Set task | Return each line of the entries below that contains the string "treble". Case matters.

========================================================================

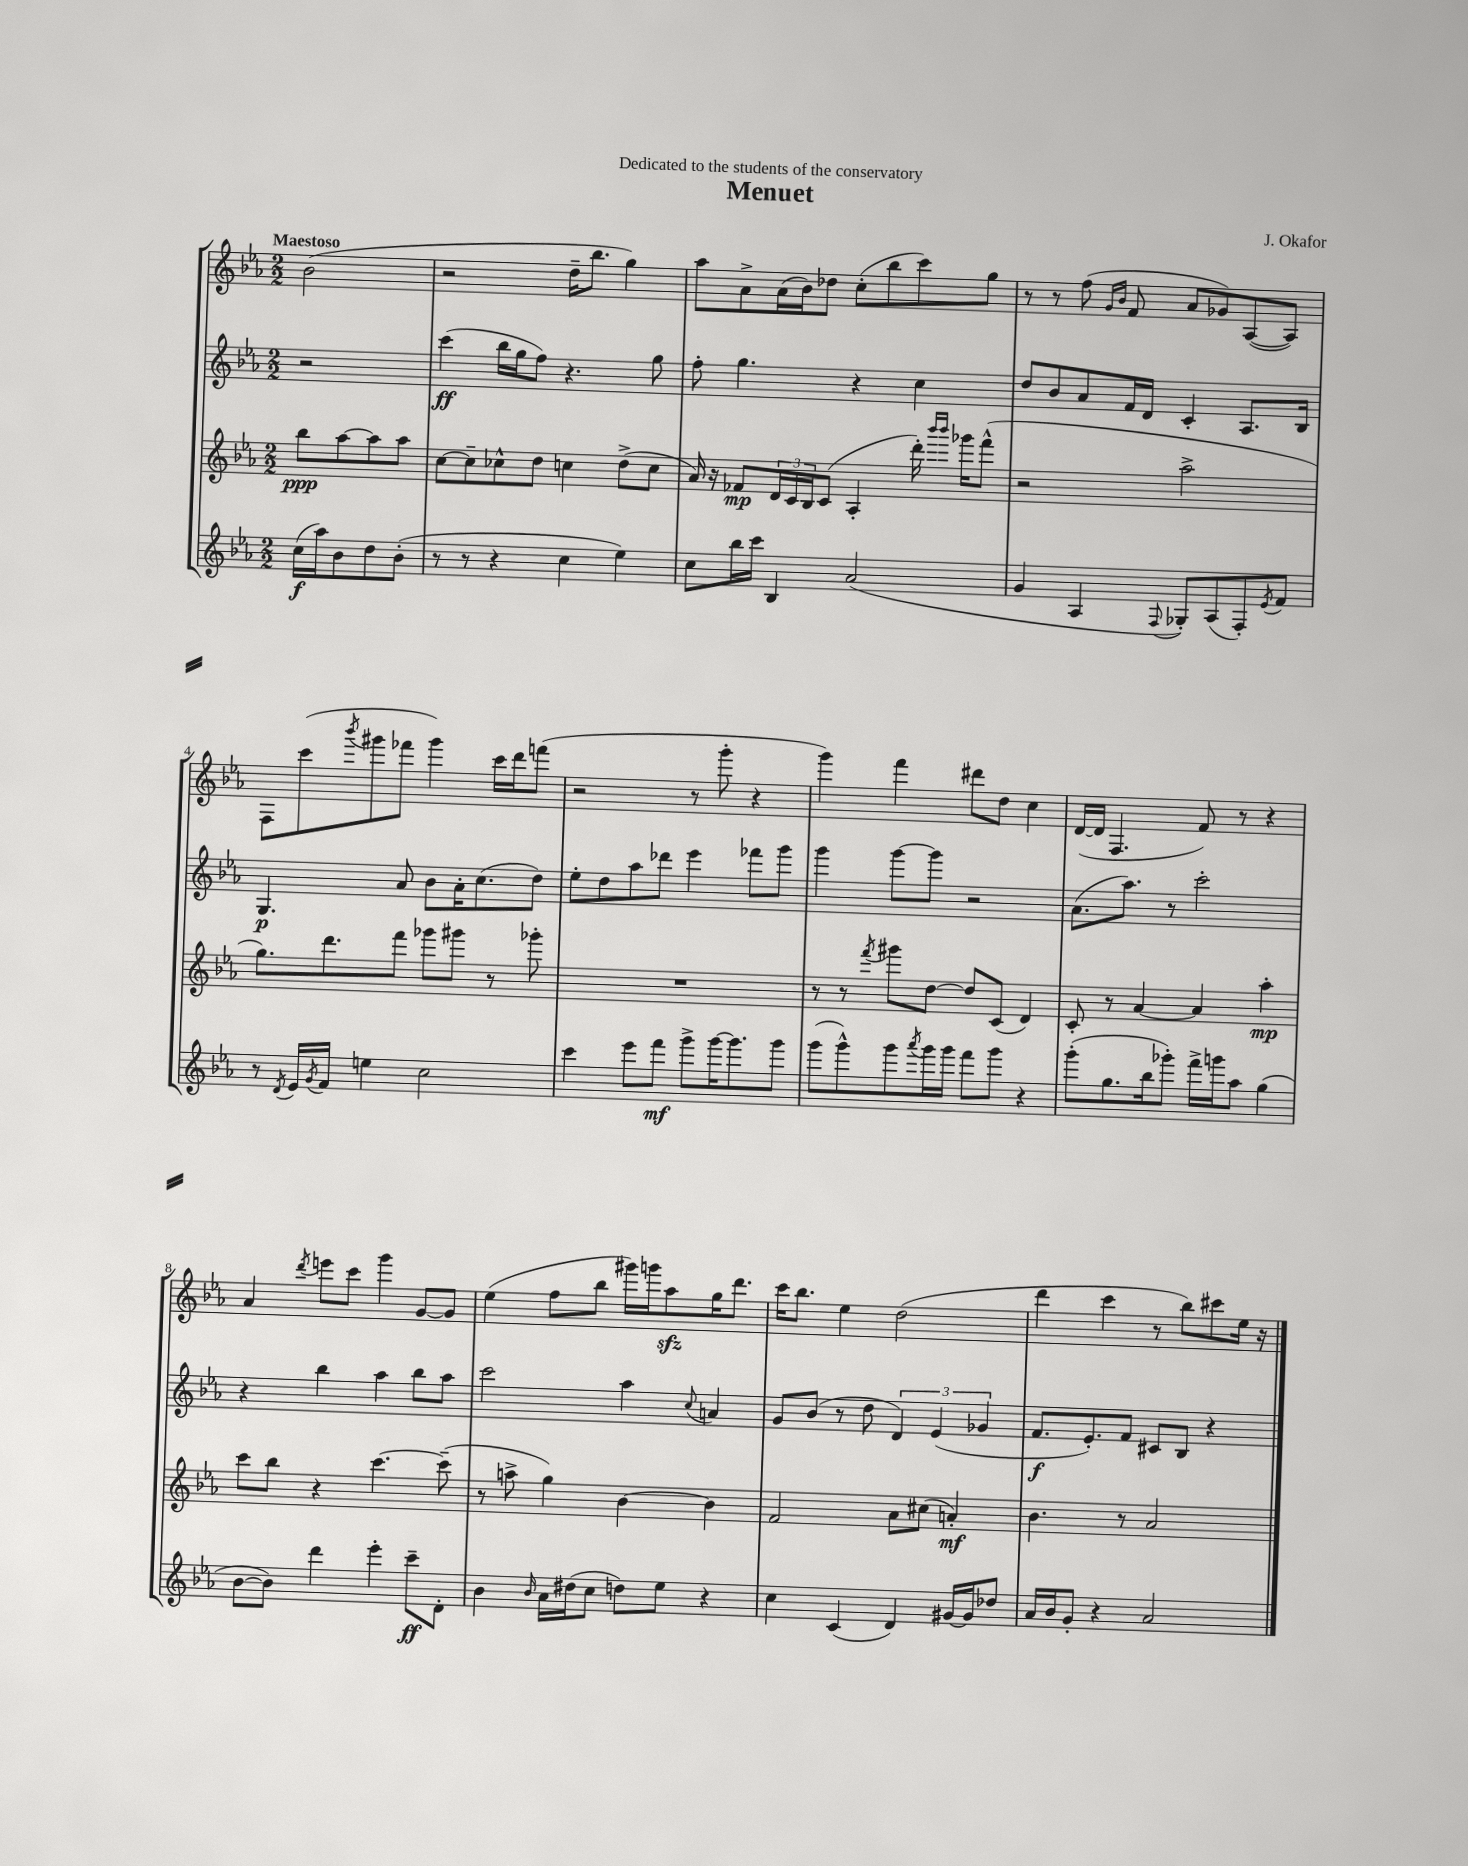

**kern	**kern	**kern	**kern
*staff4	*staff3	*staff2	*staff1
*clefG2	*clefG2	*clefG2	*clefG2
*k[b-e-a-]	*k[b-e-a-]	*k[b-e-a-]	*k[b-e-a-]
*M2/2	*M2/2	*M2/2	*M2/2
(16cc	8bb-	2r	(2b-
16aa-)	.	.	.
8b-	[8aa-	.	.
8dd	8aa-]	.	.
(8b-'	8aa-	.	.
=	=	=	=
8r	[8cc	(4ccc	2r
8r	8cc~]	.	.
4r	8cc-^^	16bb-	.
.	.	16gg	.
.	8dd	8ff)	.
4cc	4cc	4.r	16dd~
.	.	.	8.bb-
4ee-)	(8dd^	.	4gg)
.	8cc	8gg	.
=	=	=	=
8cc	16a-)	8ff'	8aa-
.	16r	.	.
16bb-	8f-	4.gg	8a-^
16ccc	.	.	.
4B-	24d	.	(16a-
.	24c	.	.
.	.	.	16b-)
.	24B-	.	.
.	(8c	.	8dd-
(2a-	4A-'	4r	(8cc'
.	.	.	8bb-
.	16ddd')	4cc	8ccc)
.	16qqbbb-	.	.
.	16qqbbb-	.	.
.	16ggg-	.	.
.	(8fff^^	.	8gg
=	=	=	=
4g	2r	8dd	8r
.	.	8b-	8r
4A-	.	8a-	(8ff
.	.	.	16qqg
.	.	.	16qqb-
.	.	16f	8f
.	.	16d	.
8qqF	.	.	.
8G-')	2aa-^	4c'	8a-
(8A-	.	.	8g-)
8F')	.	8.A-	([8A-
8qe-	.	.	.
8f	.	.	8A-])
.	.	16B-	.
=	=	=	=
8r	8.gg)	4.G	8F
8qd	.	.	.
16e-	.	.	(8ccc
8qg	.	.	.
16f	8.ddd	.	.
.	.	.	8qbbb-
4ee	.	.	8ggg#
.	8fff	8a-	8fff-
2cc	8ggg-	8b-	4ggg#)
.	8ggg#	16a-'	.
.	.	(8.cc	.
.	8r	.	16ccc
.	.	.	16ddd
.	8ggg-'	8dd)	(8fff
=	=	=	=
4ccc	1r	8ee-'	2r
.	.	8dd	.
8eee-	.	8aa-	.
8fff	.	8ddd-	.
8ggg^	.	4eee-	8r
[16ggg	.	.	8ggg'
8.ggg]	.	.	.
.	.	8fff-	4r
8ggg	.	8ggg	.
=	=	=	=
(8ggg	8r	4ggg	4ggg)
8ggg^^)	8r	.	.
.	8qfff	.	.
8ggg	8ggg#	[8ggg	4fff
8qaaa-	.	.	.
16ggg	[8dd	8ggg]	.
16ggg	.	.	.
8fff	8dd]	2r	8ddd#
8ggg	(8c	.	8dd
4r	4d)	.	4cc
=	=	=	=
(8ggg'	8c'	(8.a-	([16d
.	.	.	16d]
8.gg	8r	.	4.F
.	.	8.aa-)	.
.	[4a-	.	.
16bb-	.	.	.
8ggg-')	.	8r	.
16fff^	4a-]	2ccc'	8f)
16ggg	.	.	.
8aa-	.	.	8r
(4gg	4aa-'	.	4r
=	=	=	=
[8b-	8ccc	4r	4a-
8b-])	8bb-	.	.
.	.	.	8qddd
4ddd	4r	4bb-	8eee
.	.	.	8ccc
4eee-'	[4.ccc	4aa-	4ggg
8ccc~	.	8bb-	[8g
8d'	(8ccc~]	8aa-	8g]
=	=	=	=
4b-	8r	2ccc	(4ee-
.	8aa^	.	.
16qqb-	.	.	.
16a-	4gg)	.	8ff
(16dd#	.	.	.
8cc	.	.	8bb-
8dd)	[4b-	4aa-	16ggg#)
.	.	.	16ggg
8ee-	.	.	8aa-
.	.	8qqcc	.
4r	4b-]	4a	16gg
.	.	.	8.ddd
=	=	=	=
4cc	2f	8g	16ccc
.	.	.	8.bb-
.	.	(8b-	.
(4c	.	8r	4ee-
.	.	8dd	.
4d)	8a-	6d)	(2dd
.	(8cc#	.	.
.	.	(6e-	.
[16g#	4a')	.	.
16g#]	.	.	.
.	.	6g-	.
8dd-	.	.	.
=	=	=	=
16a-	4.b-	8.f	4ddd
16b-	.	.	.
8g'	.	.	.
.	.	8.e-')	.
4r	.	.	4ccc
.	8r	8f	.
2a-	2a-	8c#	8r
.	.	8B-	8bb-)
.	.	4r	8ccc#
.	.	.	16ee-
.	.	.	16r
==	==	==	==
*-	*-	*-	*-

========================================================================

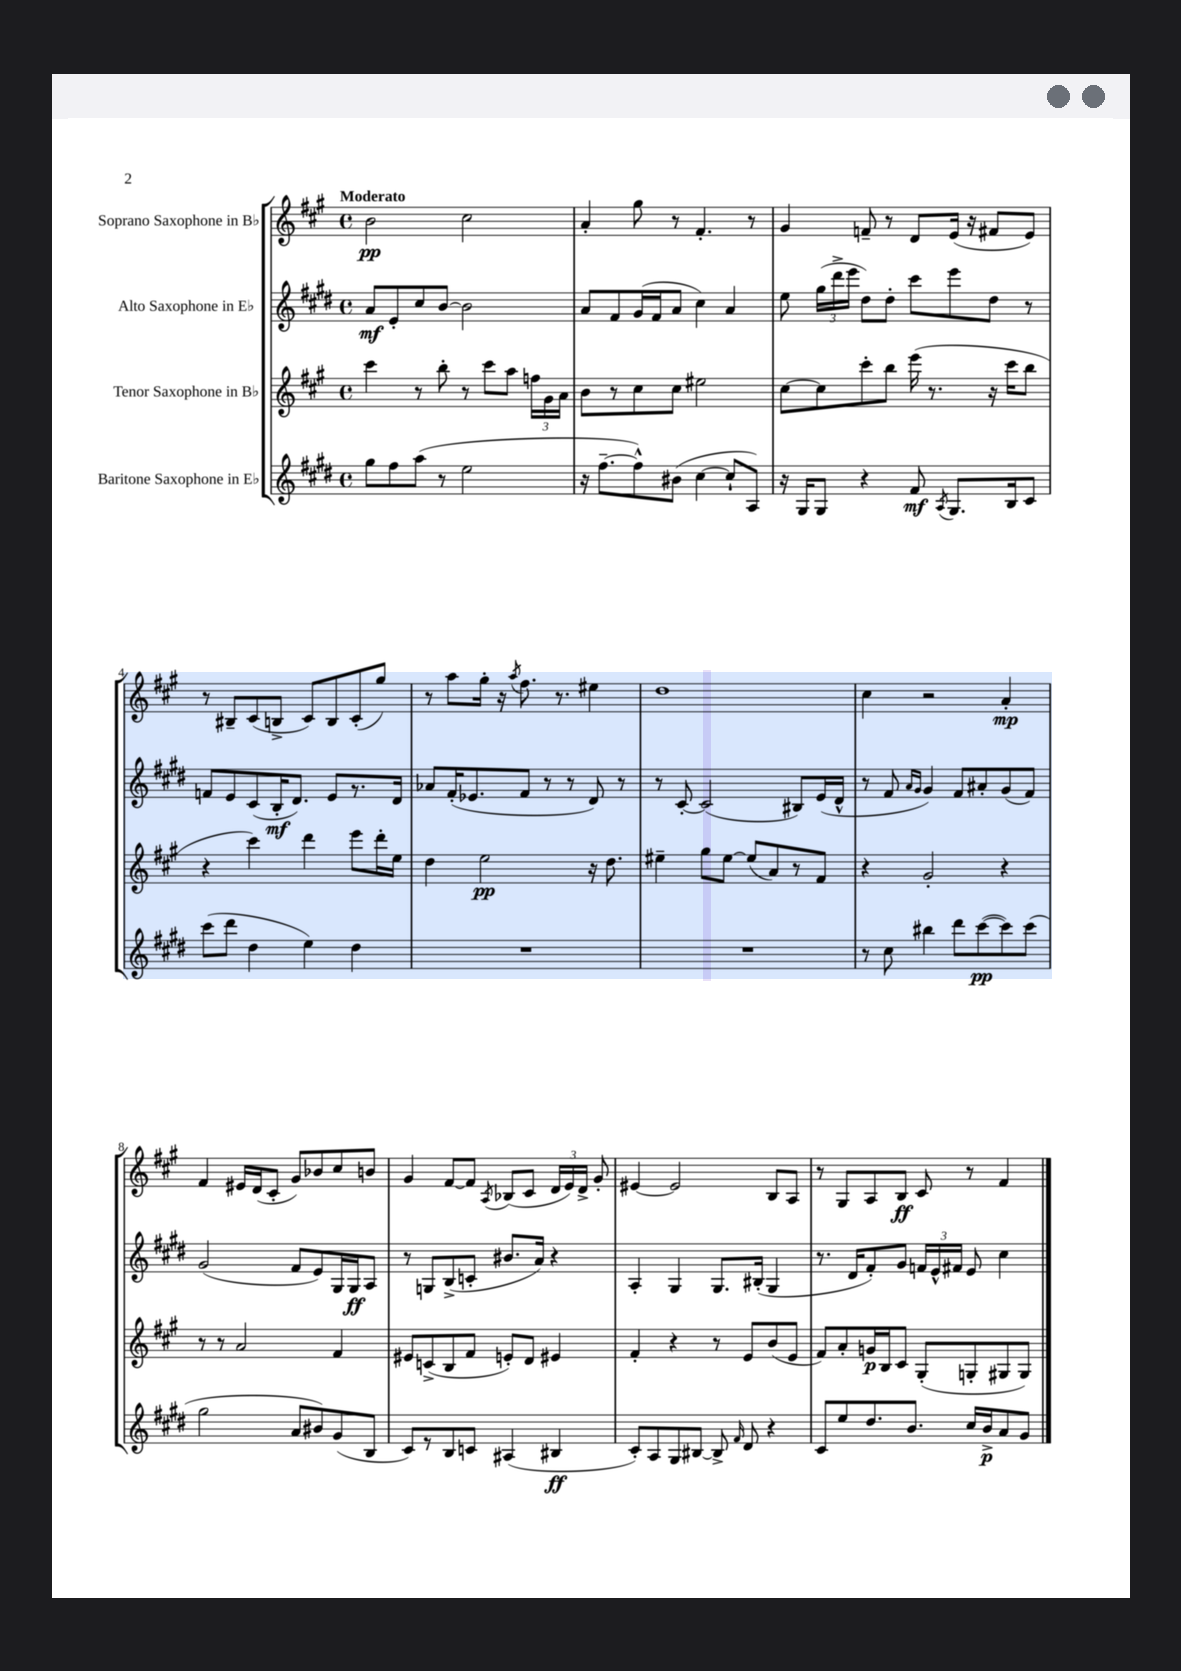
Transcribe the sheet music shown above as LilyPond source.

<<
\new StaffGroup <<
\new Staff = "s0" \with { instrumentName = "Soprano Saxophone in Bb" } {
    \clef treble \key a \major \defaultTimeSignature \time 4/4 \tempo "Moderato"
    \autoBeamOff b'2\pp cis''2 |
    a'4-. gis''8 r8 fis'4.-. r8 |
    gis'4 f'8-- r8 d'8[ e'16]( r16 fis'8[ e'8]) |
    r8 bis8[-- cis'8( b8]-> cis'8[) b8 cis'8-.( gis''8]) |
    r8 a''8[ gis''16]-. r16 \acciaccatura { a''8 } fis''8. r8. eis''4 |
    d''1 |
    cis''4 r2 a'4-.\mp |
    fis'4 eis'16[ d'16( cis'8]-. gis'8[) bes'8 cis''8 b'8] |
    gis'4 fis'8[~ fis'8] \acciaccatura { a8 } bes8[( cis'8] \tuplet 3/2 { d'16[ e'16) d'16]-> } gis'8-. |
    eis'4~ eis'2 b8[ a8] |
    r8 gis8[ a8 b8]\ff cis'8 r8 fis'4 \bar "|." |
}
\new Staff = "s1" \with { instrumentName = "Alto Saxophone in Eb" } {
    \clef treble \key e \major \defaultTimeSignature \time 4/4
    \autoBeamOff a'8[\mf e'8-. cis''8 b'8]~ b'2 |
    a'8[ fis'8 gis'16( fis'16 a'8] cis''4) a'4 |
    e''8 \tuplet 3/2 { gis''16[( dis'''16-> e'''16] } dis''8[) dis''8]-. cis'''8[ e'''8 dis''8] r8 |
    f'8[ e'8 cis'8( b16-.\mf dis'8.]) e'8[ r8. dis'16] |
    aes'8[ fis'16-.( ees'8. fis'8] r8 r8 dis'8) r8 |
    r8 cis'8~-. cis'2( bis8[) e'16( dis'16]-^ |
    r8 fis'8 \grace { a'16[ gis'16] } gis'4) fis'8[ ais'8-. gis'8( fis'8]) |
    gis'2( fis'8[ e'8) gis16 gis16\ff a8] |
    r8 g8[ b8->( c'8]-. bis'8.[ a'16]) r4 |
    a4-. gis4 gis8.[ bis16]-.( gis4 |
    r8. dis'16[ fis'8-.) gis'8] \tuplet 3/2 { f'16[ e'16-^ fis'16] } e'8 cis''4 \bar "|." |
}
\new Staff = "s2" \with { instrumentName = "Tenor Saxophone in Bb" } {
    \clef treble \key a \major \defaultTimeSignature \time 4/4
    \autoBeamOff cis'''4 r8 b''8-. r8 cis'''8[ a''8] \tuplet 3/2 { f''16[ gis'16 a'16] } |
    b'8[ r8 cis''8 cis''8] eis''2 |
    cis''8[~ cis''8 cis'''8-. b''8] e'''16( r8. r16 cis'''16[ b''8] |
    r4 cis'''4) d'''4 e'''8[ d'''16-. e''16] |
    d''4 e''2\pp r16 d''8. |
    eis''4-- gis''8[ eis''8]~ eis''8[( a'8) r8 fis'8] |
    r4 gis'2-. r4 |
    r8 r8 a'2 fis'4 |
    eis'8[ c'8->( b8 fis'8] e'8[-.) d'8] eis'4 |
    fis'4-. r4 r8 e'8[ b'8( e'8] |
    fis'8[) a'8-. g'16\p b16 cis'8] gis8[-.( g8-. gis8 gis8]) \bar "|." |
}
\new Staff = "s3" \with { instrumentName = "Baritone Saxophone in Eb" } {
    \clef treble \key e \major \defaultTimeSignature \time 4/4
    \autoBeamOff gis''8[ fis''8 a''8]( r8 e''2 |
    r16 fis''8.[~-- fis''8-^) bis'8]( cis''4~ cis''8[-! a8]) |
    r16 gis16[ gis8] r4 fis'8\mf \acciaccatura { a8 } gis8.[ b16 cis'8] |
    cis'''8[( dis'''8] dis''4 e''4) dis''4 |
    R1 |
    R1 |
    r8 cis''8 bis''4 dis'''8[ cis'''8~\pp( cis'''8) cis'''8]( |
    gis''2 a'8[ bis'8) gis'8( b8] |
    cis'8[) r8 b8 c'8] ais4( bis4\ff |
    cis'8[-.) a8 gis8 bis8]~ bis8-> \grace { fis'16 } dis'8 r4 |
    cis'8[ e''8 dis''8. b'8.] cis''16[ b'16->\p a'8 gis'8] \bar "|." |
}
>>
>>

========================================================================

Correct answer |
    \clef treble \key a \major \defaultTimeSignature \time 4/4 \tempo "Moderato"
    \clef treble \key e \major \defaultTimeSignature \time 4/4
    \clef treble \key a \major \defaultTimeSignature \time 4/4
    \clef treble \key e \major \defaultTimeSignature \time 4/4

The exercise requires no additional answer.